## Your assignment:
Give again, exactly as written, the lines of the records below from the line with "The second view gained" to the line with "The second view lost the flower". Both end lines count; pictures do not.

## Object matching data:
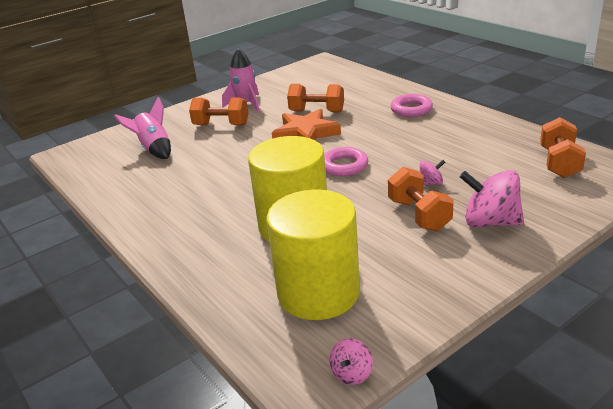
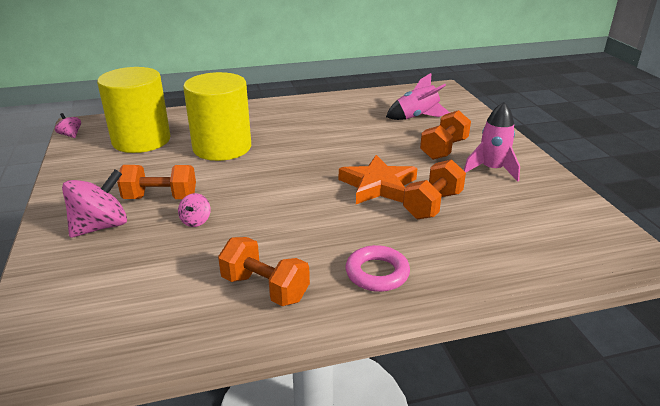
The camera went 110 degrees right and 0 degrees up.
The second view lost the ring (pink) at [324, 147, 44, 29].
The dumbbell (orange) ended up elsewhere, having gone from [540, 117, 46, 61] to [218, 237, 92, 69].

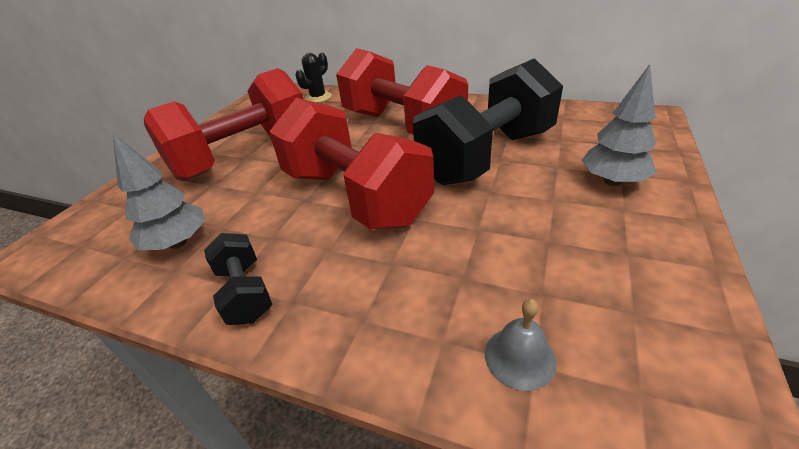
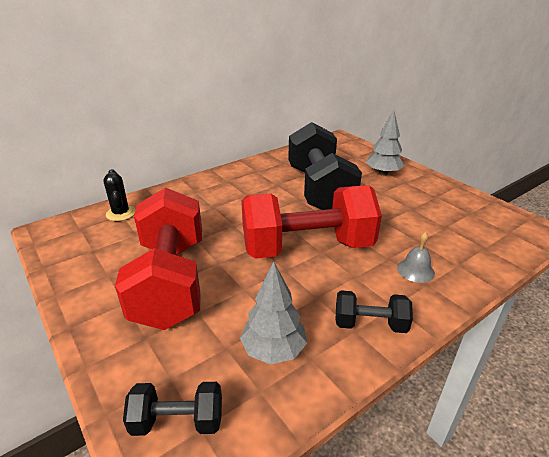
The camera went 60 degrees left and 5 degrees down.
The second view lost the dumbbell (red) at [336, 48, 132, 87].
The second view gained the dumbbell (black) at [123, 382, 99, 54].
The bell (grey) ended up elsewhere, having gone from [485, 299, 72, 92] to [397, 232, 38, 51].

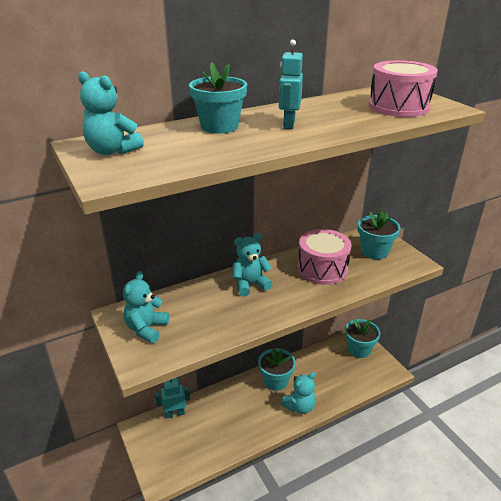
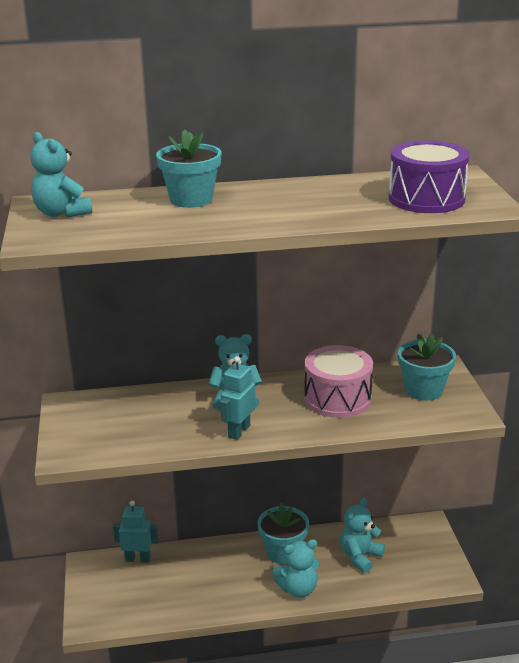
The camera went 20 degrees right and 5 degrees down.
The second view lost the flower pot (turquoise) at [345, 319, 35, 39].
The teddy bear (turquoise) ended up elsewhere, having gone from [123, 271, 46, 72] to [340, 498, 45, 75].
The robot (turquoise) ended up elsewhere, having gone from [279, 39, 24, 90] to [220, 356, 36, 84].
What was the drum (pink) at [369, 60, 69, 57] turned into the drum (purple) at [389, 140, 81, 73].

## Expected output:
The second view gained the dumbbell (black) at [123, 382, 99, 54].
The bell (grey) ended up elsewhere, having gone from [485, 299, 72, 92] to [397, 232, 38, 51].

The camera went 20 degrees right and 5 degrees down.
The second view lost the flower pot (turquoise) at [345, 319, 35, 39].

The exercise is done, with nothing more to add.